[Your instructions]
Reproduce every item below word for word, but leave out the pictures.

[Data]
● ● ● ●

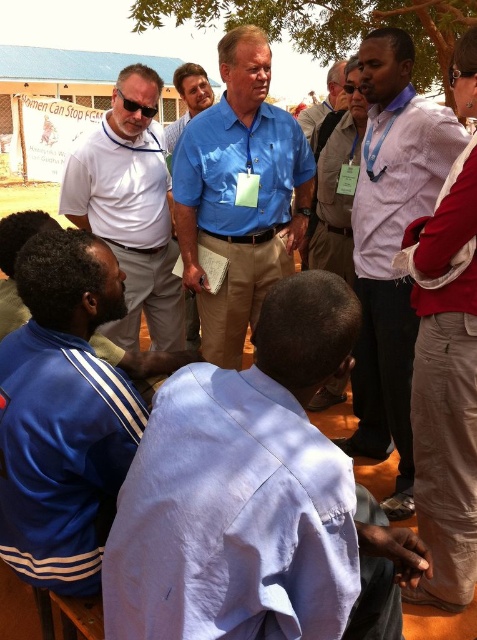
Between blue fabric shirt at lower center and blue cotton shirt at center, which one appears on the right side from the viewer's perspective?

blue fabric shirt at lower center is more to the right.

Does blue fabric shirt at lower center appear on the right side of blue cotton shirt at center?

Indeed, blue fabric shirt at lower center is positioned on the right side of blue cotton shirt at center.

Is point (308, 330) positioned after point (278, 177)?

No, (308, 330) is closer to viewer.

Locate an element on the screen. blue fabric shirt at lower center is located at coordinates (255, 499).

Does blue fabric jacket at lower left appear over white shirt at center?

No.

Which is behind, point (10, 340) or point (311, 234)?

Positioned behind is point (311, 234).

You are a GUI agent. You are given a task and a screenshot of the screen. Output one action in this format:
    pyautogui.click(x=<x>, y=<y>)
    Task: Click on the blue fabric jacket at lower left
    This screenshot has height=640, width=477.
    Given the screenshot: What is the action you would take?
    pyautogui.click(x=62, y=413)

From the picture: Who is more forward, [371,636] or [121,212]?

Point [371,636]

Which of these two, blue fabric shirt at lower center or white matte shirt at center, stands shorter?

blue fabric shirt at lower center is shorter.

Between point (415, 540) and point (145, 269), which one is positioned in front?

Point (415, 540) is more forward.

Identify the location of blue fabric shirt at lower center. Image resolution: width=477 pixels, height=640 pixels. (255, 499).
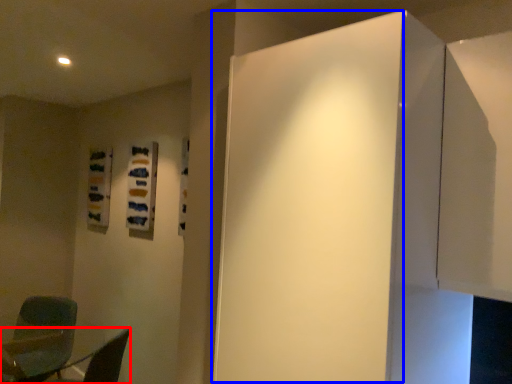
Question: Which object is closer to the camera taking this photo, furniture (highlighted by a red box) or door (highlighted by a blue box)?

Choices:
 (A) furniture
 (B) door

Answer: (B)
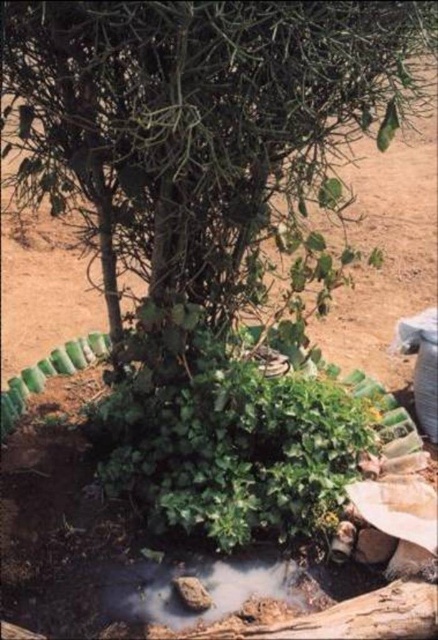
Question: Does green matte tree at center have a greater width compared to brown dirt puddle at lower center?

Choices:
 (A) no
 (B) yes

Answer: (B)

Question: Can you confirm if green matte tree at center is wider than brown dirt puddle at lower center?

Choices:
 (A) no
 (B) yes

Answer: (B)

Question: Which object is closer to the camera taking this photo?

Choices:
 (A) green matte tree at center
 (B) brown dirt puddle at lower center

Answer: (A)

Question: Is green matte tree at center below brown dirt puddle at lower center?

Choices:
 (A) yes
 (B) no

Answer: (B)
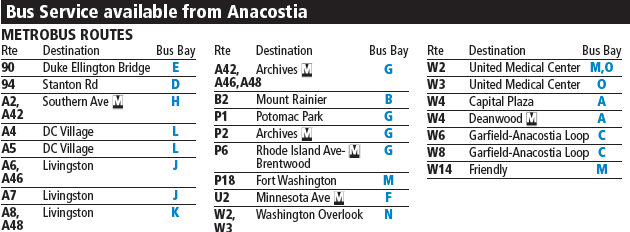
What are the coordinates of `bar black` in the screenshot? It's located at (397, 13).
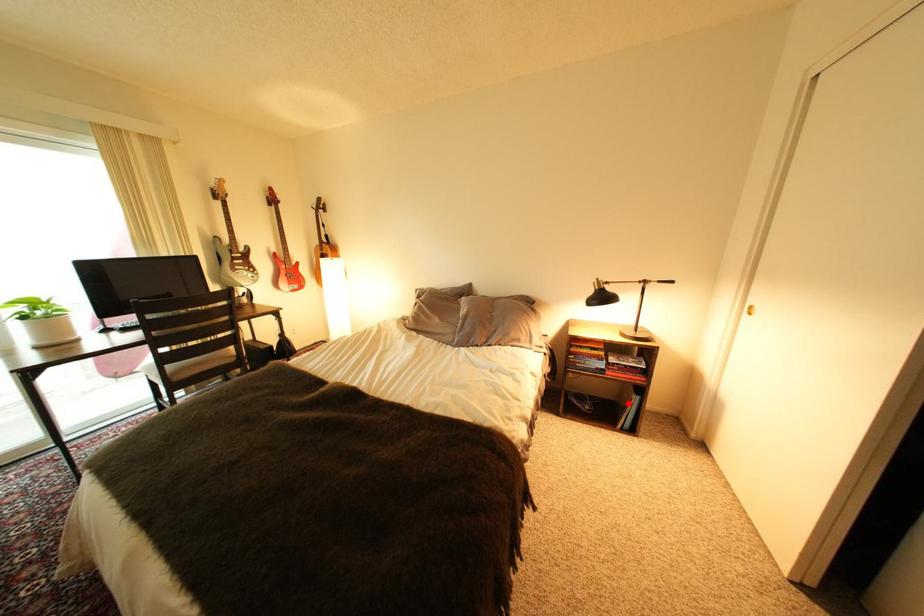
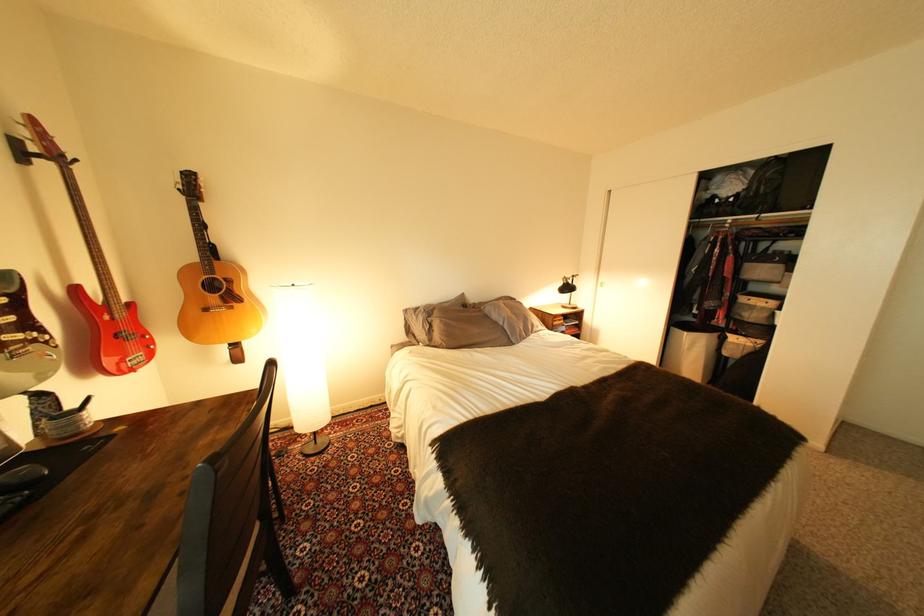
Question: I am providing you with two images of the same scene from different viewpoints. A red point is marked on the first image. Can you still see the location of the red point in image 2?

Choices:
 (A) Yes
 (B) No

Answer: (B)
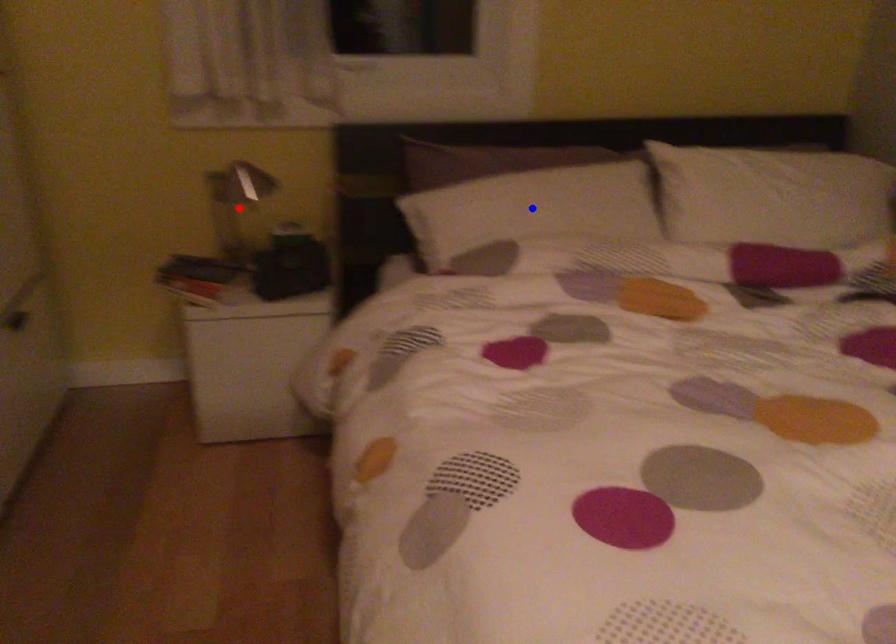
Question: In the image, two points are highlighted. Which point is nearer to the camera? Reply with the corresponding letter.

Choices:
 (A) blue point
 (B) red point

Answer: (A)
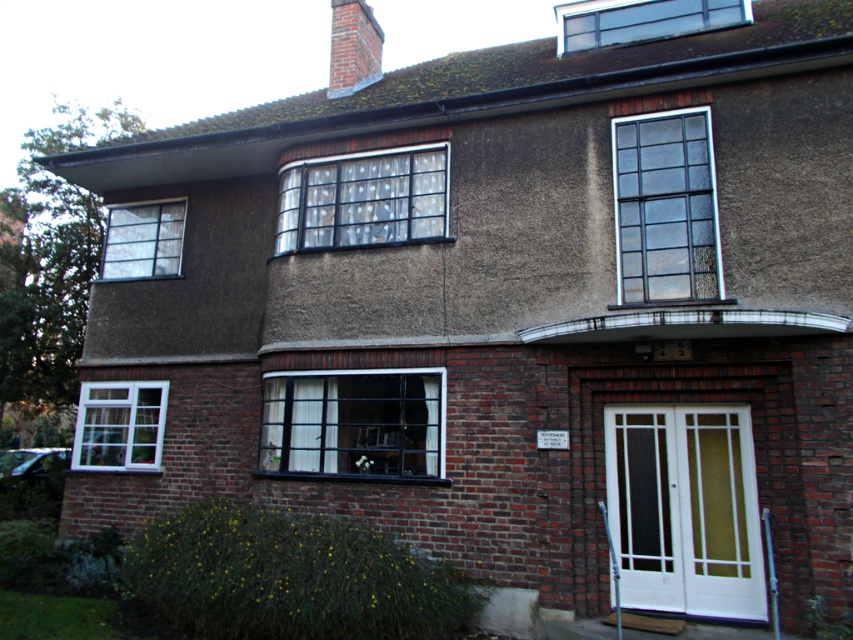
In the scene shown: You are standing outside the residential building and want to reach the white glass window at center. The ladder you have can extend up to 25 feet. Do you think the ladder will be long enough to reach the window?

The distance between the white glass window at center and the viewer is 27.37 feet, which is longer than the ladder can extend. Therefore, the ladder will not be long enough to reach the window.

You are standing at a point 8.92 meters away from the point marked at coordinates point (299,470). You want to take a photo of the bay window with grid pattern of small panes on the upper floor. Will you be able to capture the entire bay window in your camera frame if your camera has a 50mm lens? Assume the bay window is 2 meters wide and the point marked is the center of the bay window.

The point marked at coordinates point (299,470) is 8.92 meters away from you. Using the camera with a 50mm lens, the field of view at that distance would allow capturing objects up to approximately 2.5 meters wide centered at the point. Since the bay window is 2 meters wide, it will fit within the frame.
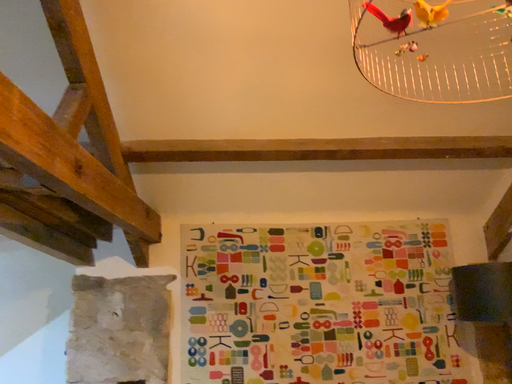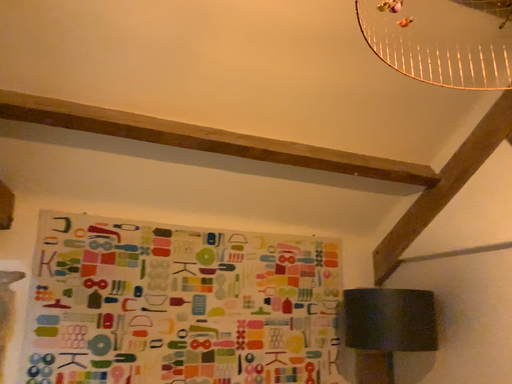
Question: Which way did the camera rotate in the video?

Choices:
 (A) rotated right
 (B) rotated left

Answer: (A)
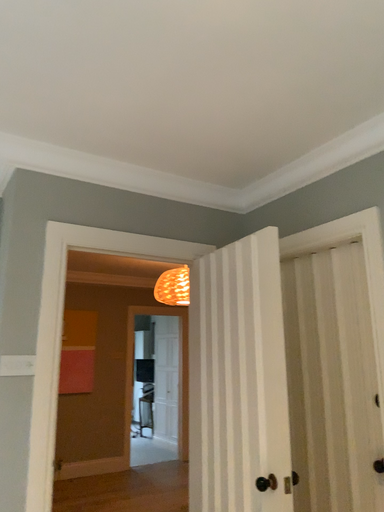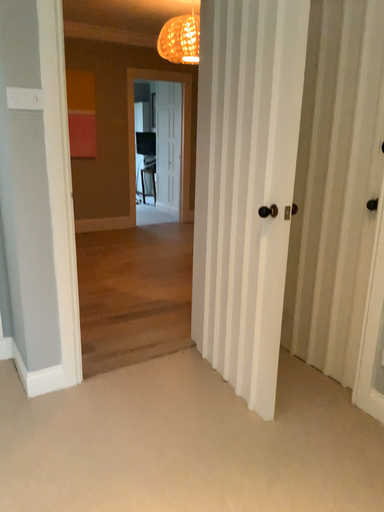
Question: Which way did the camera rotate in the video?

Choices:
 (A) rotated upward
 (B) rotated downward

Answer: (B)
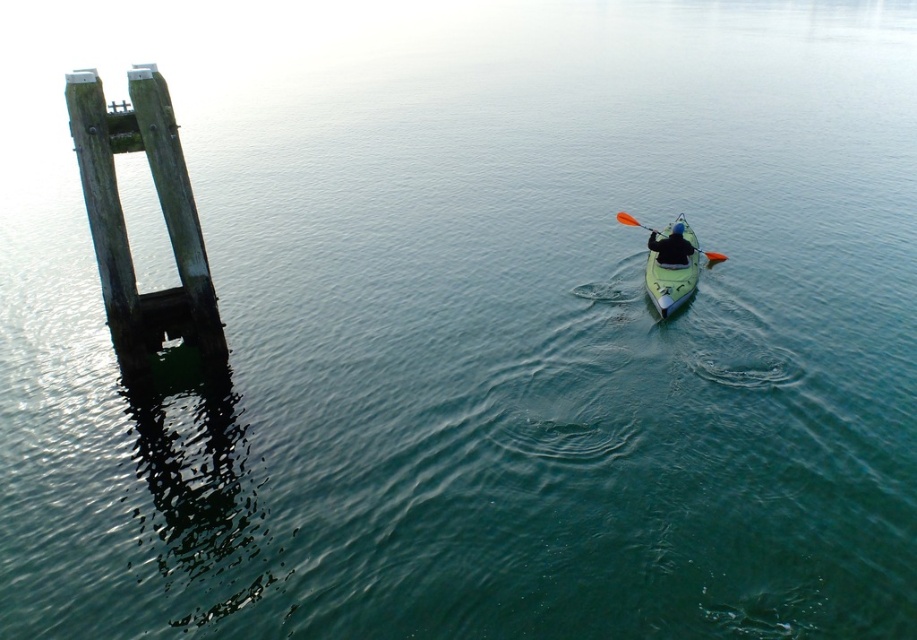
This screenshot has width=917, height=640. Find the location of `yellow-green plastic kayak at right`. yellow-green plastic kayak at right is located at coordinates (671, 268).

What do you see at coordinates (671, 268) in the screenshot? I see `yellow-green plastic kayak at right` at bounding box center [671, 268].

The width and height of the screenshot is (917, 640). Identify the location of yellow-green plastic kayak at right. (671, 268).

Who is more forward, (x=208, y=342) or (x=657, y=296)?

Positioned in front is point (x=208, y=342).

Can you confirm if weathered wood dock at left is positioned to the right of yellow-green plastic kayak at right?

Incorrect, weathered wood dock at left is not on the right side of yellow-green plastic kayak at right.

Consider the image. Who is more forward, (195, 221) or (668, 282)?

Point (195, 221) is in front.

In order to click on weathered wood dock at left in this screenshot , I will do `click(124, 224)`.

The height and width of the screenshot is (640, 917). Describe the element at coordinates (671, 248) in the screenshot. I see `matte green kayak at right` at that location.

This screenshot has width=917, height=640. Find the location of `matte green kayak at right`. matte green kayak at right is located at coordinates (671, 248).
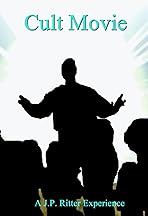
What are the coordinates of `corners` in the screenshot? It's located at (0, 0), (147, 215).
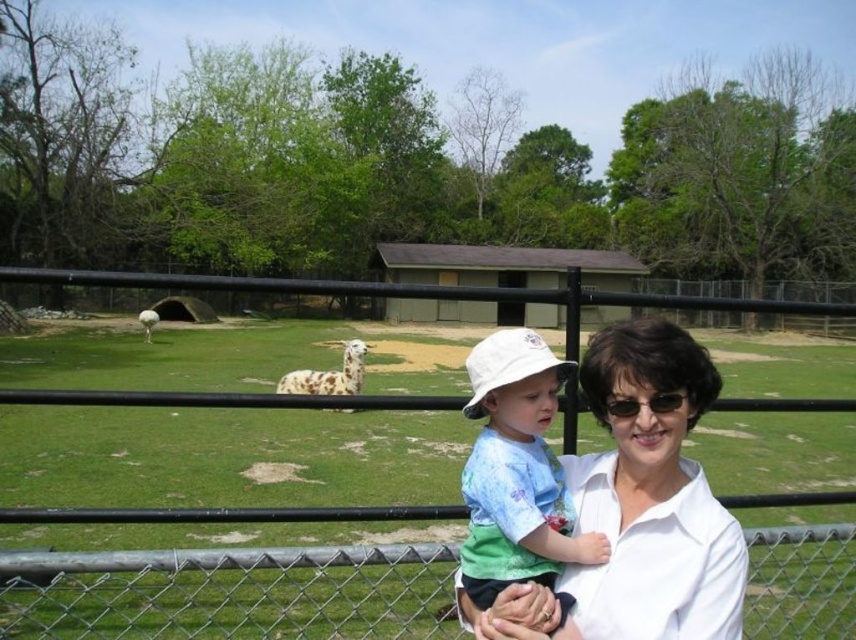
Which of these two, light blue cotton shirt at center or black plastic sunglasses at center, stands shorter?

black plastic sunglasses at center is shorter.

Which is behind, point (494, 506) or point (626, 396)?

The point (494, 506) is behind.

Where is `light blue cotton shirt at center`? This screenshot has height=640, width=856. light blue cotton shirt at center is located at coordinates (516, 472).

Can you confirm if black plastic sunglasses at center is positioned below white woolen sheep at left?

Indeed, black plastic sunglasses at center is positioned under white woolen sheep at left.

Looking at this image, who is positioned more to the left, black plastic sunglasses at center or white woolen sheep at left?

From the viewer's perspective, white woolen sheep at left appears more on the left side.

Measure the distance between point (x=652, y=403) and camera.

Result: A distance of 4.51 feet exists between point (x=652, y=403) and camera.

The width and height of the screenshot is (856, 640). Identify the location of black plastic sunglasses at center. (643, 403).

In the scene shown: Is spotted wool alpaca at center bigger than white woolen sheep at left?

Incorrect, spotted wool alpaca at center is not larger than white woolen sheep at left.

Who is higher up, spotted wool alpaca at center or white woolen sheep at left?

white woolen sheep at left

The width and height of the screenshot is (856, 640). Find the location of `spotted wool alpaca at center`. spotted wool alpaca at center is located at coordinates (330, 374).

You are a GUI agent. You are given a task and a screenshot of the screen. Output one action in this format:
    pyautogui.click(x=<x>, y=<y>)
    Task: Click on the spotted wool alpaca at center
    The height and width of the screenshot is (640, 856).
    Given the screenshot: What is the action you would take?
    pyautogui.click(x=330, y=374)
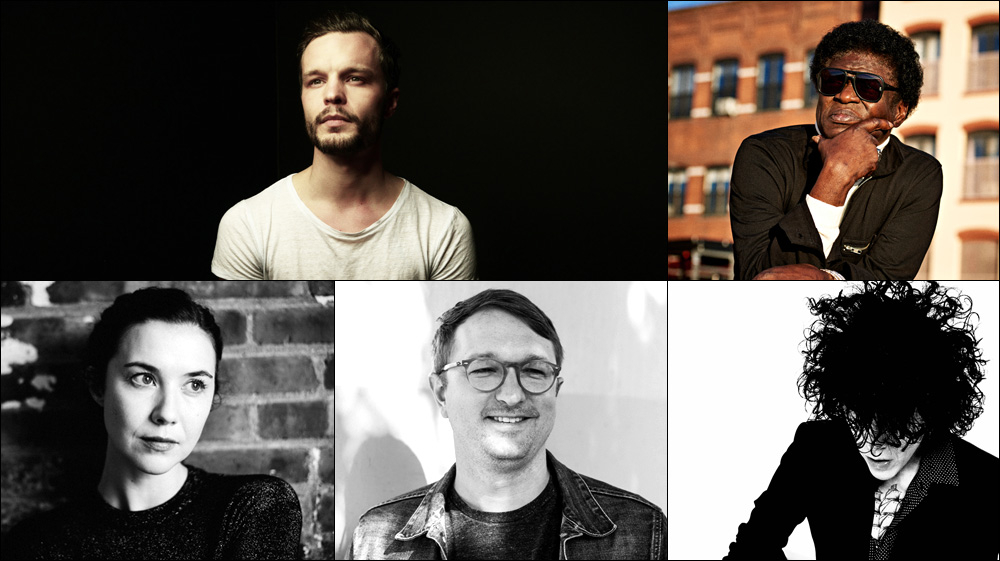
Where is `portraits in a collage`? The image size is (1000, 561). portraits in a collage is located at coordinates (356, 82), (172, 380), (484, 384), (883, 387), (861, 103).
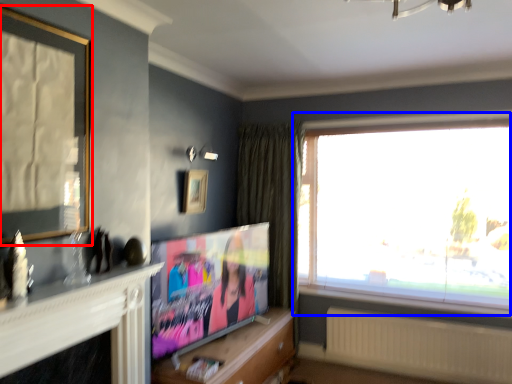
Question: Which point is closer to the camera, picture frame (highlighted by a red box) or window (highlighted by a blue box)?

Choices:
 (A) picture frame
 (B) window

Answer: (A)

● ● ● ●

[Written response]
Between blue fabric shirt at lower center and blue cotton shirt at center, which one appears on the right side from the viewer's perspective?

blue fabric shirt at lower center is more to the right.

Does blue fabric shirt at lower center appear on the right side of blue cotton shirt at center?

Indeed, blue fabric shirt at lower center is positioned on the right side of blue cotton shirt at center.

Is point (308, 330) positioned after point (278, 177)?

No, (308, 330) is closer to viewer.

Locate an element on the screen. blue fabric shirt at lower center is located at coordinates (255, 499).

Does blue fabric jacket at lower left appear over white shirt at center?

No.

Which is behind, point (10, 340) or point (311, 234)?

Positioned behind is point (311, 234).

You are a GUI agent. You are given a task and a screenshot of the screen. Output one action in this format:
    pyautogui.click(x=<x>, y=<y>)
    Task: Click on the blue fabric jacket at lower left
    This screenshot has height=640, width=477.
    Given the screenshot: What is the action you would take?
    pyautogui.click(x=62, y=413)

From the picture: Who is more forward, [371,636] or [121,212]?

Point [371,636]

Which of these two, blue fabric shirt at lower center or white matte shirt at center, stands shorter?

blue fabric shirt at lower center is shorter.

Between point (415, 540) and point (145, 269), which one is positioned in front?

Point (415, 540) is more forward.

Identify the location of blue fabric shirt at lower center. Image resolution: width=477 pixels, height=640 pixels. (255, 499).
Question: Which object is closer to the camera taking this photo, furniture (highlighted by a red box) or door (highlighted by a blue box)?

Choices:
 (A) furniture
 (B) door

Answer: (B)
Question: Does green matte tree at center have a greater width compared to brown dirt puddle at lower center?

Choices:
 (A) no
 (B) yes

Answer: (B)

Question: Can you confirm if green matte tree at center is wider than brown dirt puddle at lower center?

Choices:
 (A) no
 (B) yes

Answer: (B)

Question: Which object is closer to the camera taking this photo?

Choices:
 (A) green matte tree at center
 (B) brown dirt puddle at lower center

Answer: (A)

Question: Is green matte tree at center below brown dirt puddle at lower center?

Choices:
 (A) yes
 (B) no

Answer: (B)
What are the coordinates of `bar black` in the screenshot? It's located at (397, 13).
Question: I am providing you with two images of the same scene from different viewpoints. A red point is marked on the first image. Can you still see the location of the red point in image 2?

Choices:
 (A) Yes
 (B) No

Answer: (B)
Question: In the image, two points are highlighted. Which point is nearer to the camera? Reply with the corresponding letter.

Choices:
 (A) blue point
 (B) red point

Answer: (A)
In the scene shown: You are standing outside the residential building and want to reach the white glass window at center. The ladder you have can extend up to 25 feet. Do you think the ladder will be long enough to reach the window?

The distance between the white glass window at center and the viewer is 27.37 feet, which is longer than the ladder can extend. Therefore, the ladder will not be long enough to reach the window.

You are standing at a point 8.92 meters away from the point marked at coordinates point (299,470). You want to take a photo of the bay window with grid pattern of small panes on the upper floor. Will you be able to capture the entire bay window in your camera frame if your camera has a 50mm lens? Assume the bay window is 2 meters wide and the point marked is the center of the bay window.

The point marked at coordinates point (299,470) is 8.92 meters away from you. Using the camera with a 50mm lens, the field of view at that distance would allow capturing objects up to approximately 2.5 meters wide centered at the point. Since the bay window is 2 meters wide, it will fit within the frame.
Question: Which way did the camera rotate in the video?

Choices:
 (A) rotated right
 (B) rotated left

Answer: (A)
Question: Which way did the camera rotate in the video?

Choices:
 (A) rotated upward
 (B) rotated downward

Answer: (B)
This screenshot has width=917, height=640. Find the location of `yellow-green plastic kayak at right`. yellow-green plastic kayak at right is located at coordinates (671, 268).

What do you see at coordinates (671, 268) in the screenshot? I see `yellow-green plastic kayak at right` at bounding box center [671, 268].

The width and height of the screenshot is (917, 640). Identify the location of yellow-green plastic kayak at right. (671, 268).

Who is more forward, (x=208, y=342) or (x=657, y=296)?

Positioned in front is point (x=208, y=342).

Can you confirm if weathered wood dock at left is positioned to the right of yellow-green plastic kayak at right?

Incorrect, weathered wood dock at left is not on the right side of yellow-green plastic kayak at right.

Consider the image. Who is more forward, (195, 221) or (668, 282)?

Point (195, 221) is in front.

In order to click on weathered wood dock at left in this screenshot , I will do `click(124, 224)`.

The height and width of the screenshot is (640, 917). Describe the element at coordinates (671, 248) in the screenshot. I see `matte green kayak at right` at that location.

This screenshot has width=917, height=640. Find the location of `matte green kayak at right`. matte green kayak at right is located at coordinates (671, 248).
What are the coordinates of `corners` in the screenshot? It's located at (0, 0), (147, 215).
Which of these two, light blue cotton shirt at center or black plastic sunglasses at center, stands shorter?

black plastic sunglasses at center is shorter.

Which is behind, point (494, 506) or point (626, 396)?

The point (494, 506) is behind.

Where is `light blue cotton shirt at center`? This screenshot has height=640, width=856. light blue cotton shirt at center is located at coordinates (516, 472).

Can you confirm if black plastic sunglasses at center is positioned below white woolen sheep at left?

Indeed, black plastic sunglasses at center is positioned under white woolen sheep at left.

Looking at this image, who is positioned more to the left, black plastic sunglasses at center or white woolen sheep at left?

From the viewer's perspective, white woolen sheep at left appears more on the left side.

Measure the distance between point (x=652, y=403) and camera.

Result: A distance of 4.51 feet exists between point (x=652, y=403) and camera.

The width and height of the screenshot is (856, 640). Identify the location of black plastic sunglasses at center. (643, 403).

In the scene shown: Is spotted wool alpaca at center bigger than white woolen sheep at left?

Incorrect, spotted wool alpaca at center is not larger than white woolen sheep at left.

Who is higher up, spotted wool alpaca at center or white woolen sheep at left?

white woolen sheep at left

The width and height of the screenshot is (856, 640). Find the location of `spotted wool alpaca at center`. spotted wool alpaca at center is located at coordinates (330, 374).

You are a GUI agent. You are given a task and a screenshot of the screen. Output one action in this format:
    pyautogui.click(x=<x>, y=<y>)
    Task: Click on the spotted wool alpaca at center
    The height and width of the screenshot is (640, 856).
    Given the screenshot: What is the action you would take?
    pyautogui.click(x=330, y=374)
Where is `portraits in a collage`? The image size is (1000, 561). portraits in a collage is located at coordinates (356, 82), (172, 380), (484, 384), (883, 387), (861, 103).
Question: Which point is closer to the camera, picture frame (highlighted by a red box) or window (highlighted by a blue box)?

Choices:
 (A) picture frame
 (B) window

Answer: (A)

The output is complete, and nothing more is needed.